TASK TO COMPLETE>
Each record should be given again exactly, and any picture in it left out.

** INPUT FOR THIS TASK follows **

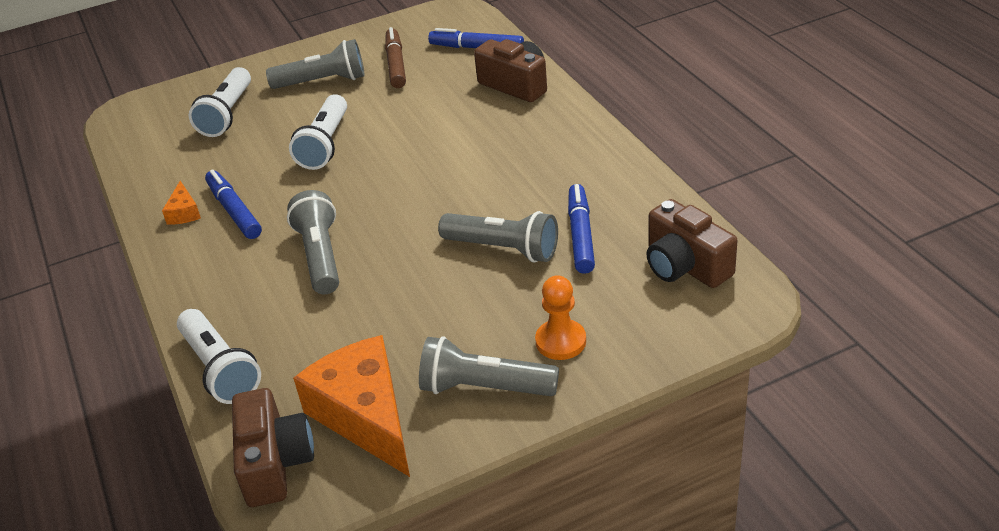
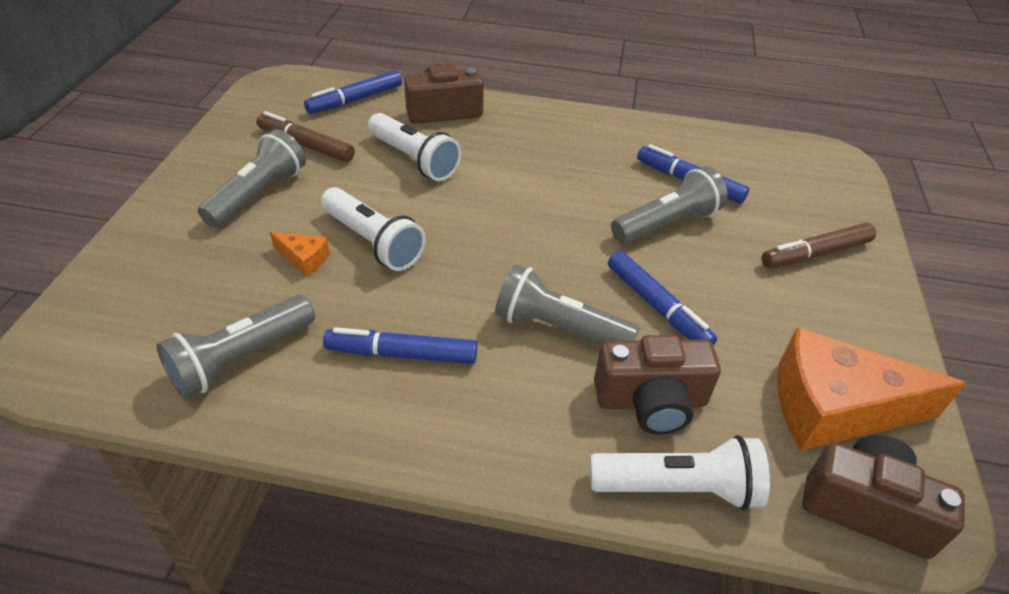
camera: 60 degrees left, 5 degrees up
orange cheese [162,181,201,225] -> orange cheese moved to [270,232,330,277]
white flashlight [189,67,251,137] -> white flashlight moved to [368,113,461,181]
grey flashlight [419,336,559,396] -> grey flashlight moved to [156,295,315,399]
orange pawn [535,275,586,360] -> brown marker [762,223,876,268]
brown camera [646,199,738,288] -> brown camera moved to [594,335,721,435]
none -> blue marker [608,251,717,346]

** End of INPUT FOR THIS TASK **

ANSWER BOX>
camera: 60 degrees left, 5 degrees up
orange cheese [162,181,201,225] -> orange cheese moved to [270,232,330,277]
white flashlight [189,67,251,137] -> white flashlight moved to [368,113,461,181]
grey flashlight [419,336,559,396] -> grey flashlight moved to [156,295,315,399]
orange pawn [535,275,586,360] -> brown marker [762,223,876,268]
brown camera [646,199,738,288] -> brown camera moved to [594,335,721,435]
none -> blue marker [608,251,717,346]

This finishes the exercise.